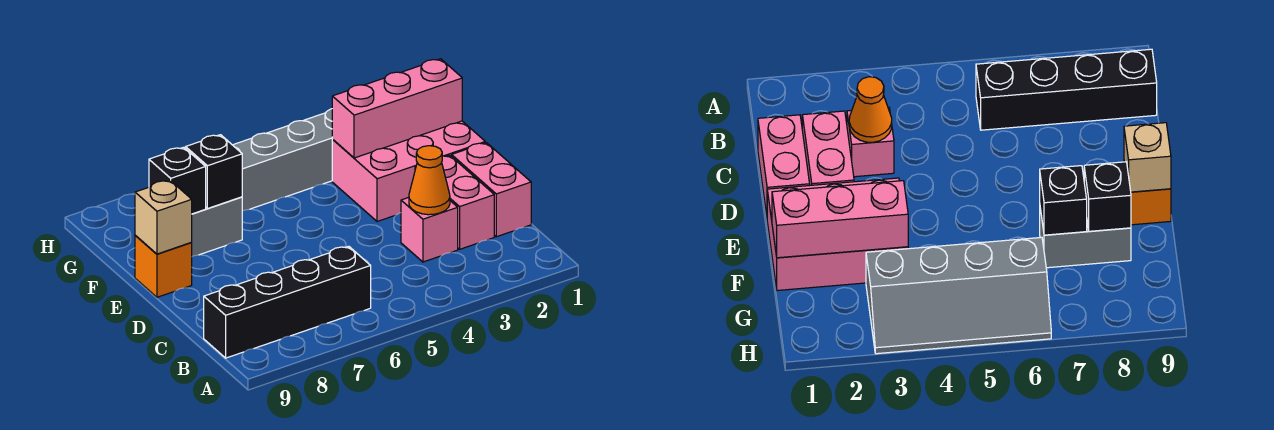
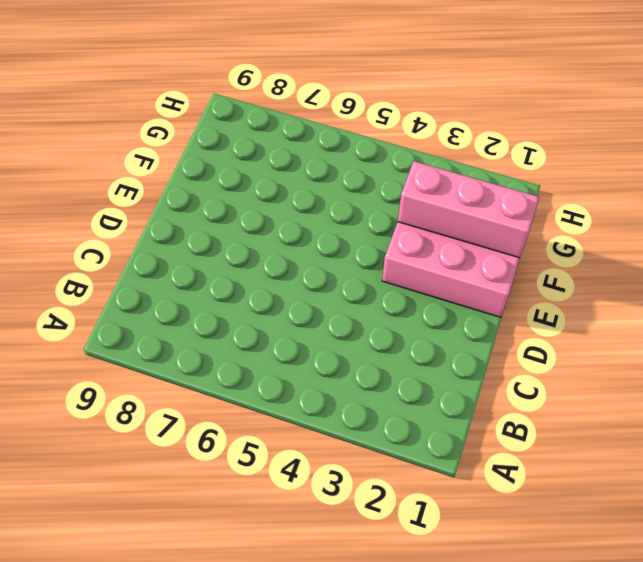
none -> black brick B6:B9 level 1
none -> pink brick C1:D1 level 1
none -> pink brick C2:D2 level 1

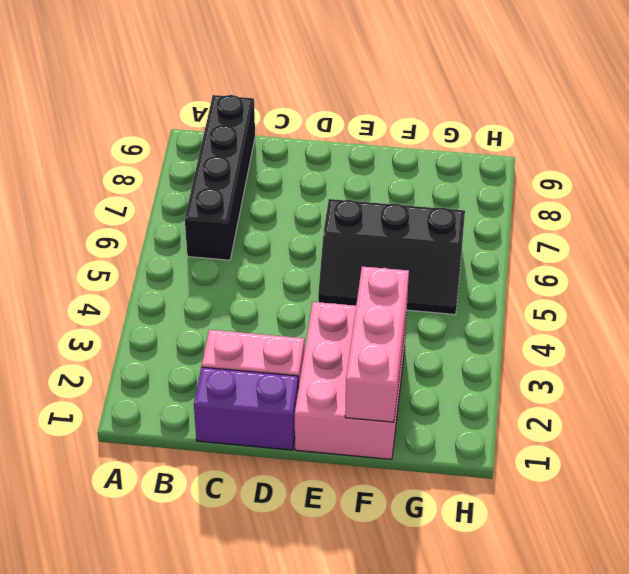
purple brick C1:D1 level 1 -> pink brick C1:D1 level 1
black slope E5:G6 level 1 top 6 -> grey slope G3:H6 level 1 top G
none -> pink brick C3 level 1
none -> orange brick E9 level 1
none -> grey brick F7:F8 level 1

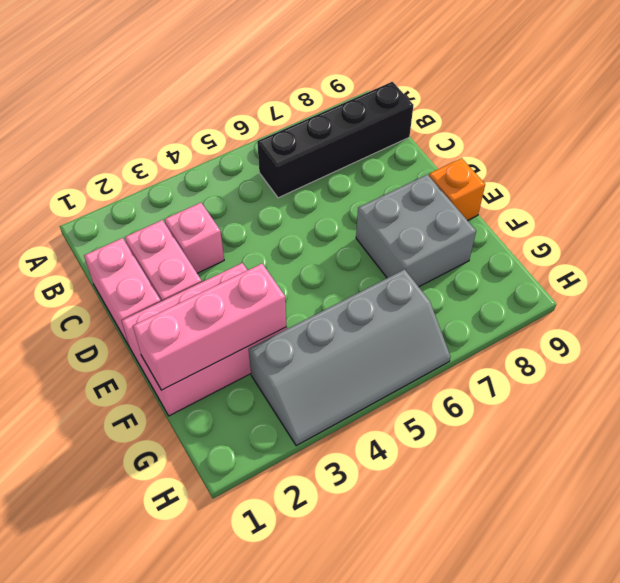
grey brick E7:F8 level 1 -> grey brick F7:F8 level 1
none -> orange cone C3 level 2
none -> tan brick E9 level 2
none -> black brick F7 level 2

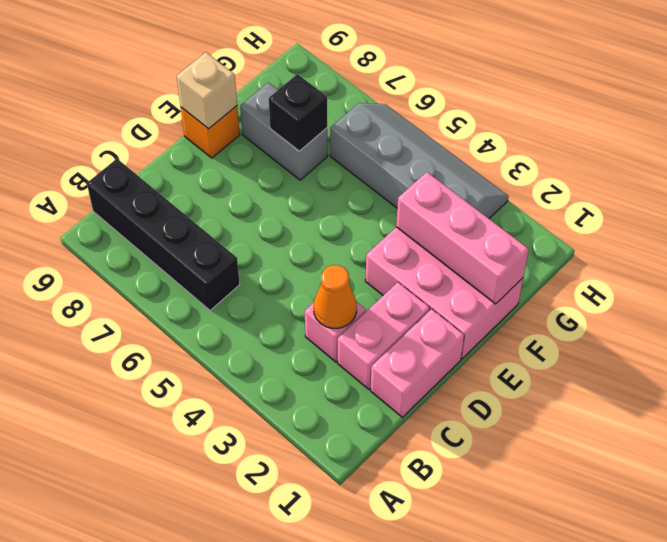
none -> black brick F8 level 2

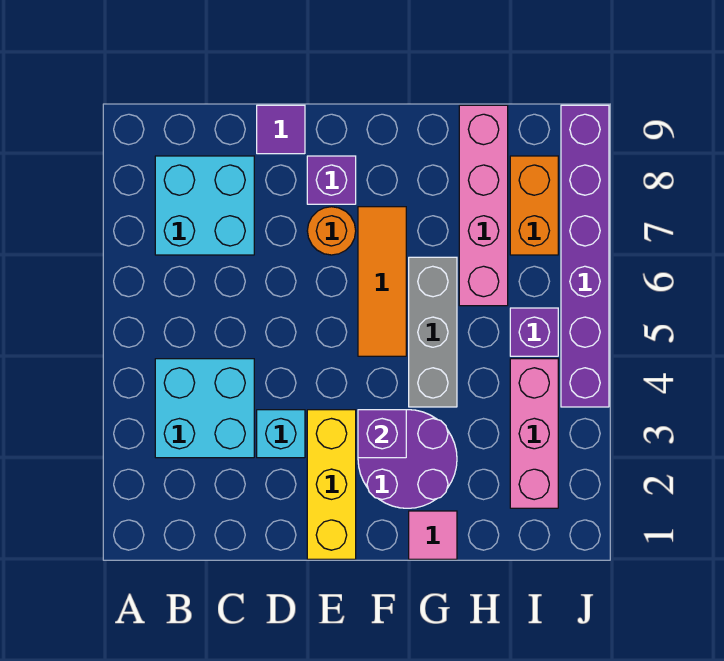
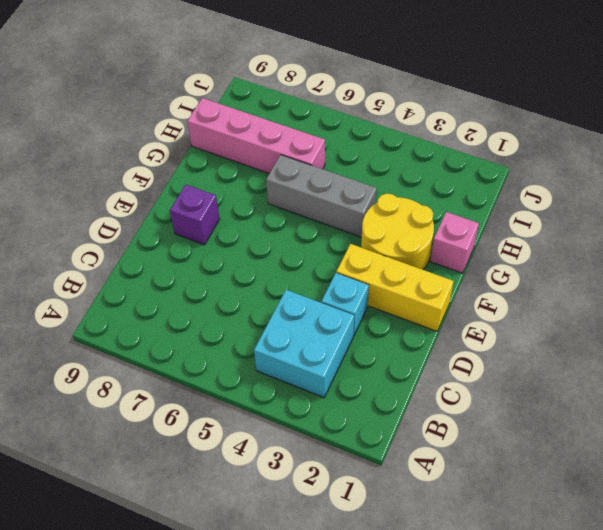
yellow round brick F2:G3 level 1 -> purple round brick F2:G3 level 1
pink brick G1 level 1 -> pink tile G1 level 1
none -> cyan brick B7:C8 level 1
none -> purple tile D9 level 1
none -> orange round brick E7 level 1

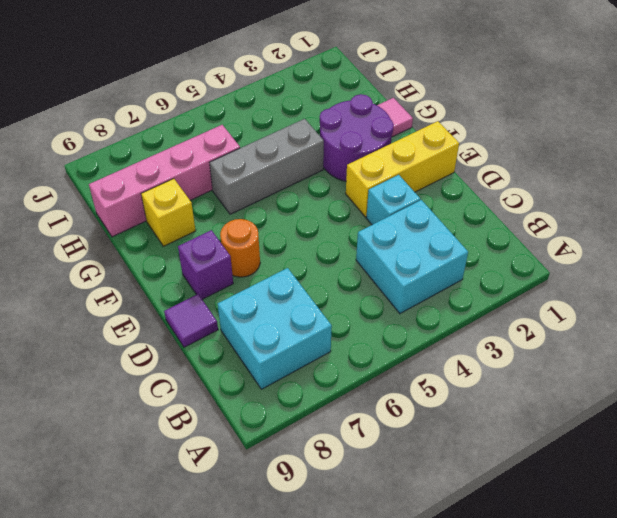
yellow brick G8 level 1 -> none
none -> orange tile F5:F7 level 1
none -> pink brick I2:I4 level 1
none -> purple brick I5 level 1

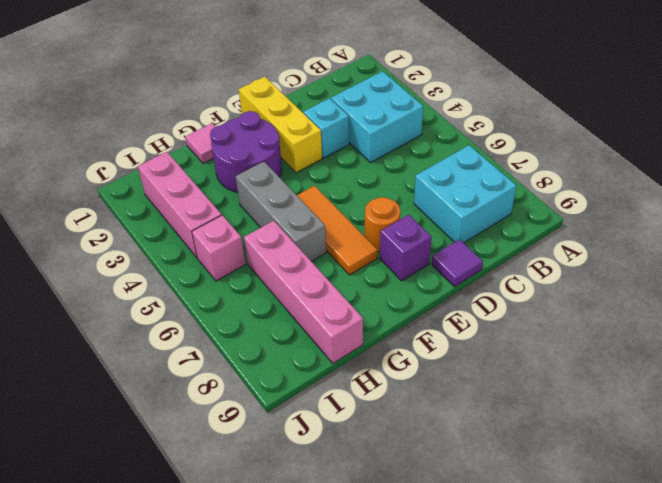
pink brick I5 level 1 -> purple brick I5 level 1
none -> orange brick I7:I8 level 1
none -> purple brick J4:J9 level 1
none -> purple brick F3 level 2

- Exercise
Copy every line of the entries in which "purple" can be found.

- Your response
purple brick C1:D1 level 1 -> pink brick C1:D1 level 1
yellow round brick F2:G3 level 1 -> purple round brick F2:G3 level 1
none -> purple tile D9 level 1
none -> purple brick I5 level 1
pink brick I5 level 1 -> purple brick I5 level 1
none -> purple brick J4:J9 level 1
none -> purple brick F3 level 2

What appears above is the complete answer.